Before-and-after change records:
-=-=-=-=-
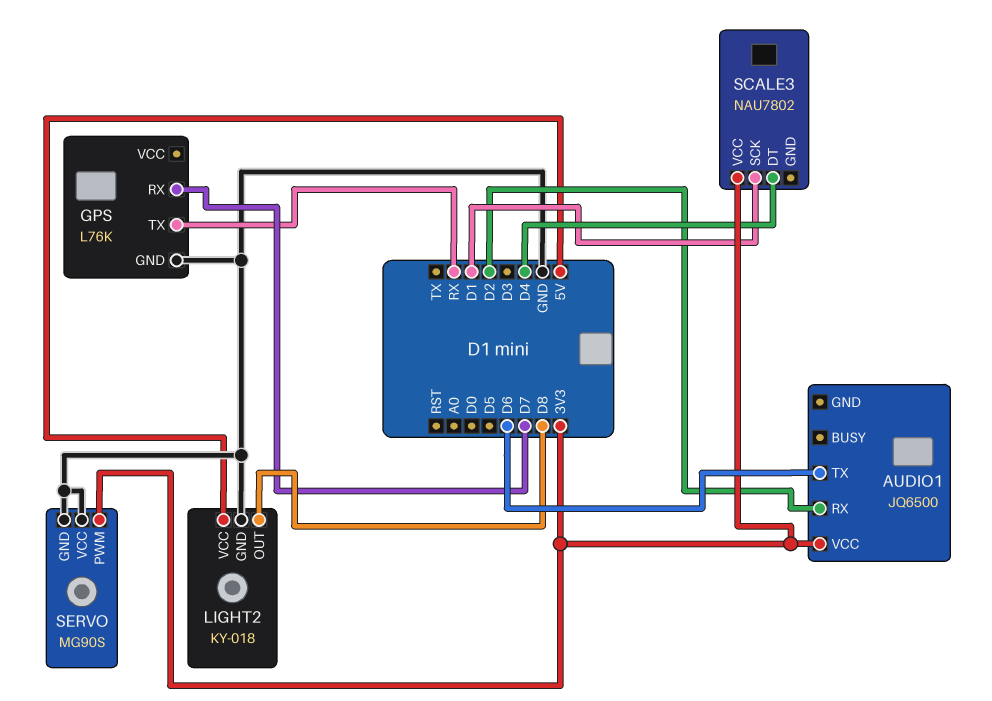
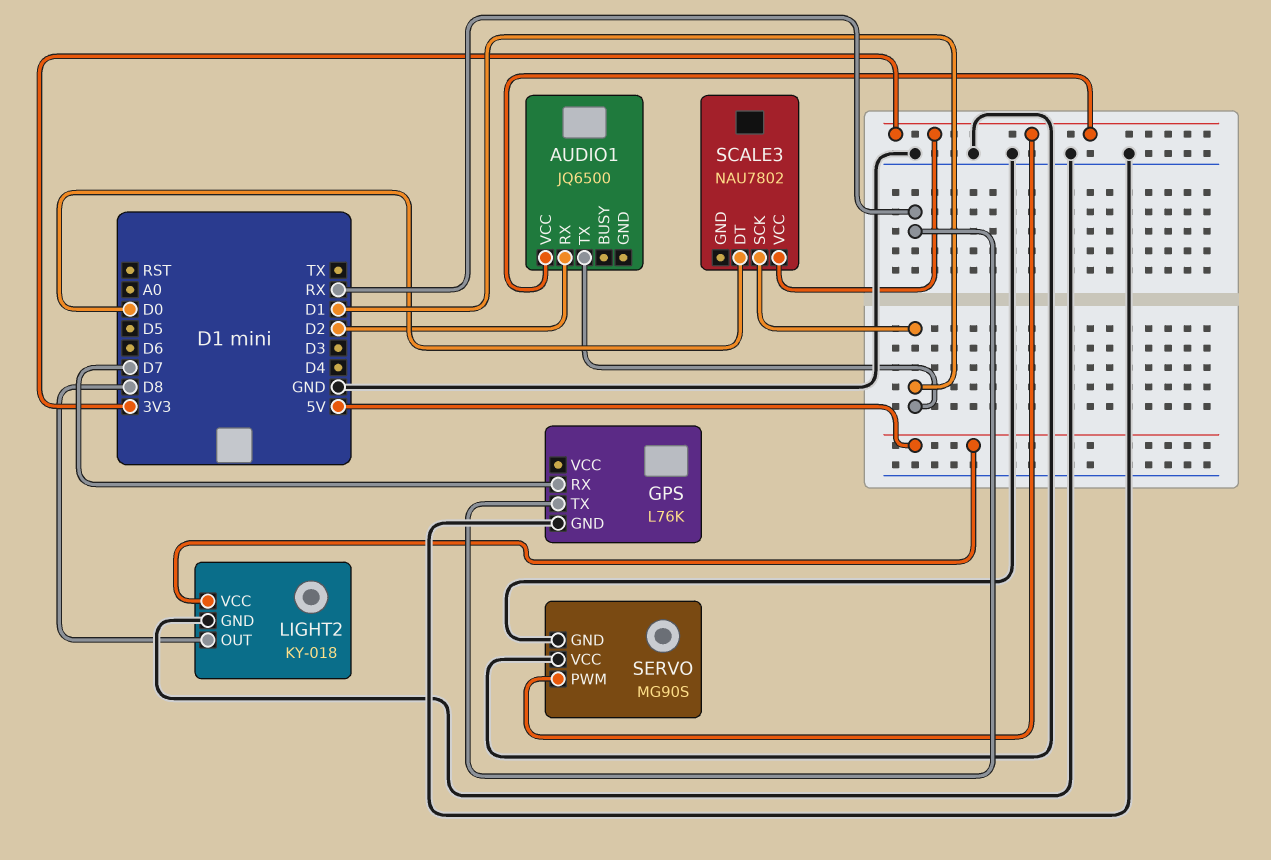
AUDIO1 pin TX: D6 -> D1
SCALE3 pin DT: D4 -> D0

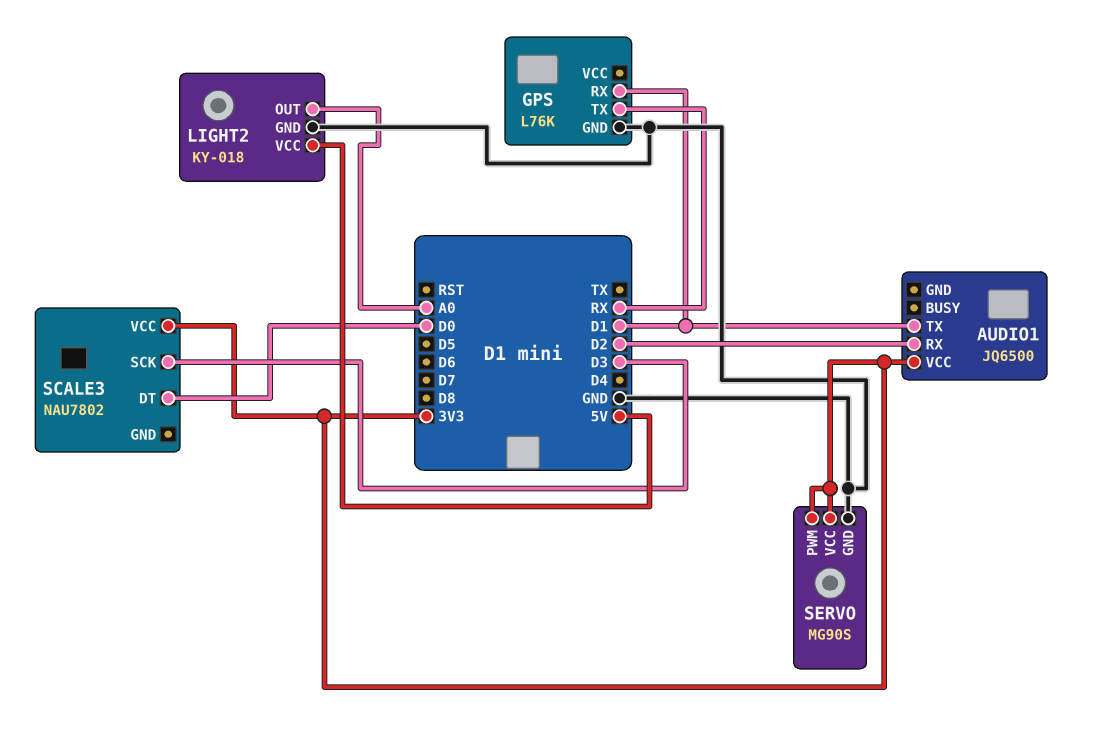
GPS pin RX: D7 -> D1
LIGHT2 pin OUT: D8 -> A0
SCALE3 pin SCK: D1 -> D3
SERVO pin VCC: GND -> 3V3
-=-=-=-=-
▶ PROMPT
Keep every word of the records exact as you write them out, but drop the pictures.

▶ REPLY TO THE EXERCISE
AUDIO1 pin TX: D6 -> D1
SCALE3 pin DT: D4 -> D0

GPS pin RX: D7 -> D1
LIGHT2 pin OUT: D8 -> A0
SCALE3 pin SCK: D1 -> D3
SERVO pin VCC: GND -> 3V3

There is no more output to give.